Records contained in a dataset
*** Block opens ***

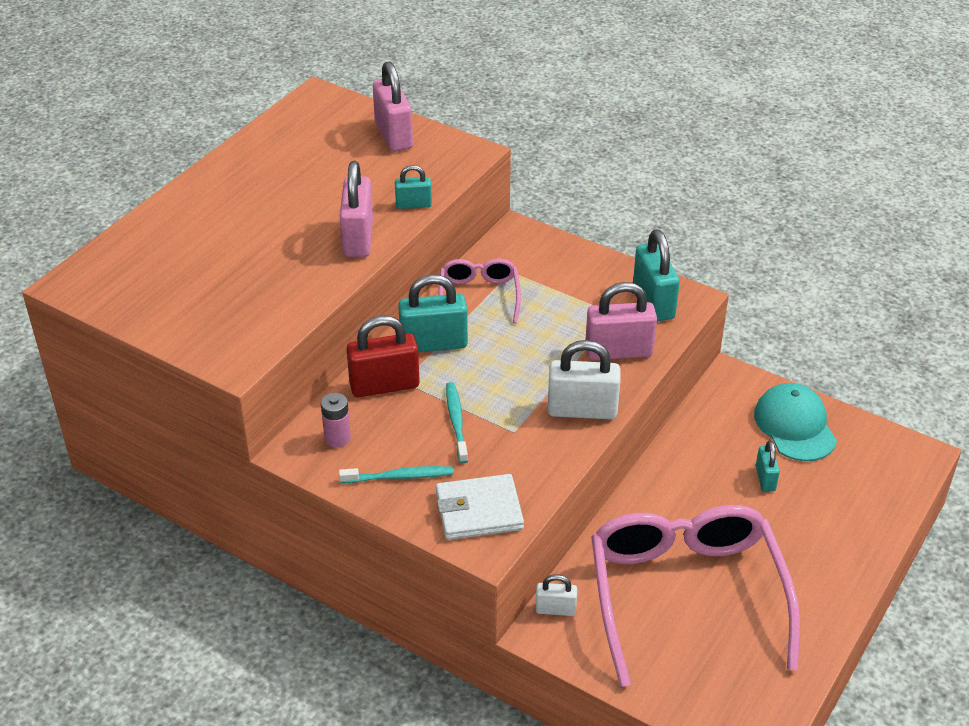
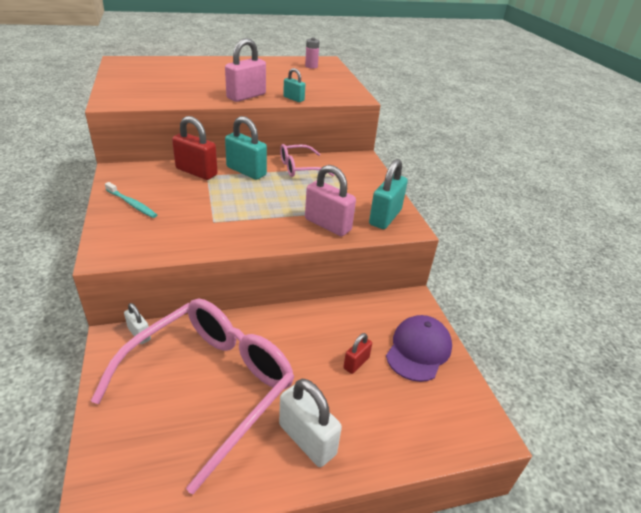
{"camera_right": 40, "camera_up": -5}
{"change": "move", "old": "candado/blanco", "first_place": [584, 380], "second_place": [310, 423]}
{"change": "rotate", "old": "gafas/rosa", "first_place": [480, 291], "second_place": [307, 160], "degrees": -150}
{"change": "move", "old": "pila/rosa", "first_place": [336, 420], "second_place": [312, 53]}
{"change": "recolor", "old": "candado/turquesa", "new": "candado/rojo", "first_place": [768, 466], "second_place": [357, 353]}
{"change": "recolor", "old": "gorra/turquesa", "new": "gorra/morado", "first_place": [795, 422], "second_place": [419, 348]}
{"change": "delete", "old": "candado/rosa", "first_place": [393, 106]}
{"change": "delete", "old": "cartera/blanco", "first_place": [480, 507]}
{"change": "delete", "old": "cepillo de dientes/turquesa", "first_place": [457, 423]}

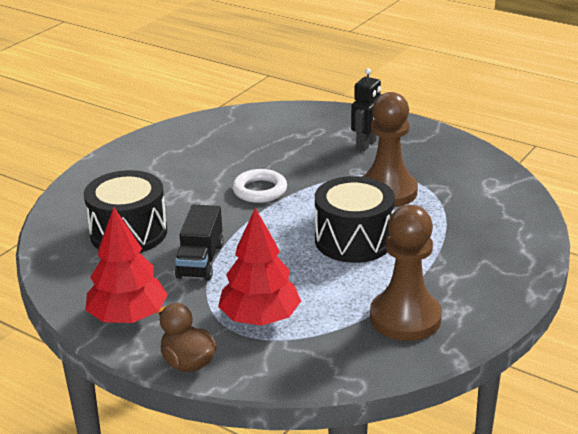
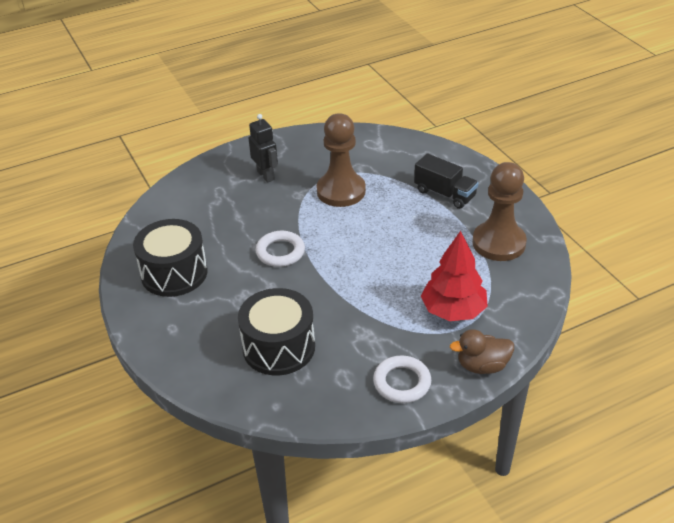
{"camera_right": -60, "camera_up": 10}
{"change": "move", "old": "tambor/negro", "first_place": [355, 219], "second_place": [170, 258]}
{"change": "replace", "old": "árbol/rojo", "new": "anillo/blanco", "first_place": [126, 265], "second_place": [402, 379]}
{"change": "move", "old": "camión/negro", "first_place": [199, 242], "second_place": [446, 181]}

*** Block closes ***

• **PROBLEM TO WORK ON**
How many lines of the data include the word "rojo"? Reply with the number and nothing else.

• **ANSWER BOX**
2